Turn the material, starting at its first line and ending at the line containing "Return the footprint", into a numbered list with blank lines omitted.

** start of Record excerpts **

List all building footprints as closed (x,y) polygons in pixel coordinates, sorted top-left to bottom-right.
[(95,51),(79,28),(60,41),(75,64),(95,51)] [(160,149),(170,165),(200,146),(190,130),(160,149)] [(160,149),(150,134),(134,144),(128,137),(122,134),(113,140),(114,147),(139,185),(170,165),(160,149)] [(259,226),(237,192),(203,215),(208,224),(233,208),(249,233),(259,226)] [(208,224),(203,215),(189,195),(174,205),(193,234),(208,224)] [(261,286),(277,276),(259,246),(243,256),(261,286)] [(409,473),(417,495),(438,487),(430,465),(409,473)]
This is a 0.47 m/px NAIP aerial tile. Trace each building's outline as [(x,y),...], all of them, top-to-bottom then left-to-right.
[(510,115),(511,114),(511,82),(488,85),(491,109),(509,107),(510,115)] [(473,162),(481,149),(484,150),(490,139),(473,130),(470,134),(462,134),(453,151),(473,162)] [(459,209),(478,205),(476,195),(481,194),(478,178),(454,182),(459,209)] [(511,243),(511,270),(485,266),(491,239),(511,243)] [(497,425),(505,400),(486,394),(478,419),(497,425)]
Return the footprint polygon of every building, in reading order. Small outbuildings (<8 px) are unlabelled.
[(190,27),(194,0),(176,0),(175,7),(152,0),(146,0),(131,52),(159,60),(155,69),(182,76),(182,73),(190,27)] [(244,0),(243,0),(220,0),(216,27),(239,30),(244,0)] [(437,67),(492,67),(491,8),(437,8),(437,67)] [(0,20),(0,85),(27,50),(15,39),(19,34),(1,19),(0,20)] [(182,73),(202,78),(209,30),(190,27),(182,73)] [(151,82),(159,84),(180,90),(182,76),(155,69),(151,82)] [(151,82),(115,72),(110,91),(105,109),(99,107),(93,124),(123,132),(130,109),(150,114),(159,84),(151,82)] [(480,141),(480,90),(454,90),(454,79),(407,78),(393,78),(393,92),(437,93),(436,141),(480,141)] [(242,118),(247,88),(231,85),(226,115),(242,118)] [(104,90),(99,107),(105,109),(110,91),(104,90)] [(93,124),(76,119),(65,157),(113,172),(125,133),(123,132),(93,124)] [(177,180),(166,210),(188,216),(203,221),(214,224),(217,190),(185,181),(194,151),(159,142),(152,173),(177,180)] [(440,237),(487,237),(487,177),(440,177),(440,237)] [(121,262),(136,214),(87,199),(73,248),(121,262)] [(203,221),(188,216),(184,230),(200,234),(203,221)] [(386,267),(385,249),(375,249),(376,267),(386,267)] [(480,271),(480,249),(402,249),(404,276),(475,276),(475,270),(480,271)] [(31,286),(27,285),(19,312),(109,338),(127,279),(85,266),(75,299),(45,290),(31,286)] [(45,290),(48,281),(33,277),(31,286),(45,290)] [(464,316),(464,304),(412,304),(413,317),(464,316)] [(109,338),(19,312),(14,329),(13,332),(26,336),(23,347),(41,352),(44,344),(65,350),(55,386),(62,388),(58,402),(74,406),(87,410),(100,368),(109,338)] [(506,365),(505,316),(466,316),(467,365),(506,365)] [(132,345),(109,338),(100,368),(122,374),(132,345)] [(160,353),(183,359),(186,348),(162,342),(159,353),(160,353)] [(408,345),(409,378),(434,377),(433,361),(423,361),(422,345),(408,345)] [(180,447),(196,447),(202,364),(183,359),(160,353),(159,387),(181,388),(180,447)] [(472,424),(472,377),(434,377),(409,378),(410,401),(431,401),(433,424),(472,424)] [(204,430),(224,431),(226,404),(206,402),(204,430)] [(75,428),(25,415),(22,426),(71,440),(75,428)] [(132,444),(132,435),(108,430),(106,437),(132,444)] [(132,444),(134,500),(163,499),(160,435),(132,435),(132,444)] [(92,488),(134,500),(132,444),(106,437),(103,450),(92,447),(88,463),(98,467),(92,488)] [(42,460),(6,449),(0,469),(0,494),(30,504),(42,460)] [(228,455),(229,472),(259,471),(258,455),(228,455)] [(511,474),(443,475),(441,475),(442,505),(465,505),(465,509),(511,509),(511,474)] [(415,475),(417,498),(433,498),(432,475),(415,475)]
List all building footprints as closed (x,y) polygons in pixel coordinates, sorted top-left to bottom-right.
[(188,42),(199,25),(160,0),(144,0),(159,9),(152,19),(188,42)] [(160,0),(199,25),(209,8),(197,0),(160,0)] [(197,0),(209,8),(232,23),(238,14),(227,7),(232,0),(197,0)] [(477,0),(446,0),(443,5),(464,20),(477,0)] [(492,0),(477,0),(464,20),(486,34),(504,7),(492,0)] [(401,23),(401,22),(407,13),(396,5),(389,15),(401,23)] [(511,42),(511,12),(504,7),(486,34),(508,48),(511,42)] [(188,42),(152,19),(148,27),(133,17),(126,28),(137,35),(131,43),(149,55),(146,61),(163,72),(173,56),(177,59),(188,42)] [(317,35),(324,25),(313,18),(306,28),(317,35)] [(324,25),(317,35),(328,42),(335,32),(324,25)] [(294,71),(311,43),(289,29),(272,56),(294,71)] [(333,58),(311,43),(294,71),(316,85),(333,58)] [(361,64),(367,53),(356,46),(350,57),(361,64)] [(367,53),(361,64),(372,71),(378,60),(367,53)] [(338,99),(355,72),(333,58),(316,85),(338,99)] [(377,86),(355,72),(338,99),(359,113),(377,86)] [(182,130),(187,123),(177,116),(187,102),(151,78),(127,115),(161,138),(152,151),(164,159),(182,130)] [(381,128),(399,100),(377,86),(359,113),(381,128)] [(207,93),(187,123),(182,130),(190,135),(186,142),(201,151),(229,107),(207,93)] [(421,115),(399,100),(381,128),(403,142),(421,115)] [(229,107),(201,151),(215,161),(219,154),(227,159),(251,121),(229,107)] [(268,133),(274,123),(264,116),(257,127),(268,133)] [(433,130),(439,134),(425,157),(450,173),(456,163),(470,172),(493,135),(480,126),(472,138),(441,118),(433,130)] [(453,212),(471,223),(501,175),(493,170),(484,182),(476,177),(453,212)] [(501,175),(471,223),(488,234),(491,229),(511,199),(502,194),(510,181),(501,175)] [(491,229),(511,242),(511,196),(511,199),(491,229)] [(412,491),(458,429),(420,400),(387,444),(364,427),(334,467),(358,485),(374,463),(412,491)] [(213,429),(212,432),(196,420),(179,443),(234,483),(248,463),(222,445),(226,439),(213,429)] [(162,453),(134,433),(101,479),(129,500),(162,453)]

** end of Record excerpts **

• Expected answer:
1. List all building footprints as closed (x,y) polygons in pixel coordinates, sorted top-left to bottom-right.
2. [(95,51),(79,28),(60,41),(75,64),(95,51)] [(160,149),(170,165),(200,146),(190,130),(160,149)] [(160,149),(150,134),(134,144),(128,137),(122,134),(113,140),(114,147),(139,185),(170,165),(160,149)] [(259,226),(237,192),(203,215),(208,224),(233,208),(249,233),(259,226)] [(208,224),(203,215),(189,195),(174,205),(193,234),(208,224)] [(261,286),(277,276),(259,246),(243,256),(261,286)] [(409,473),(417,495),(438,487),(430,465),(409,473)]
3. This is a 0.47 m/px NAIP aerial tile. Trace each building's outline as [(x,y),...], all of them, top-to-bottom then left-to-right.
4. [(510,115),(511,114),(511,82),(488,85),(491,109),(509,107),(510,115)] [(473,162),(481,149),(484,150),(490,139),(473,130),(470,134),(462,134),(453,151),(473,162)] [(459,209),(478,205),(476,195),(481,194),(478,178),(454,182),(459,209)] [(511,243),(511,270),(485,266),(491,239),(511,243)] [(497,425),(505,400),(486,394),(478,419),(497,425)]
5. Return the footprint polygon of every building, in reading order. Small outbuildings (<8 px) are unlabelled.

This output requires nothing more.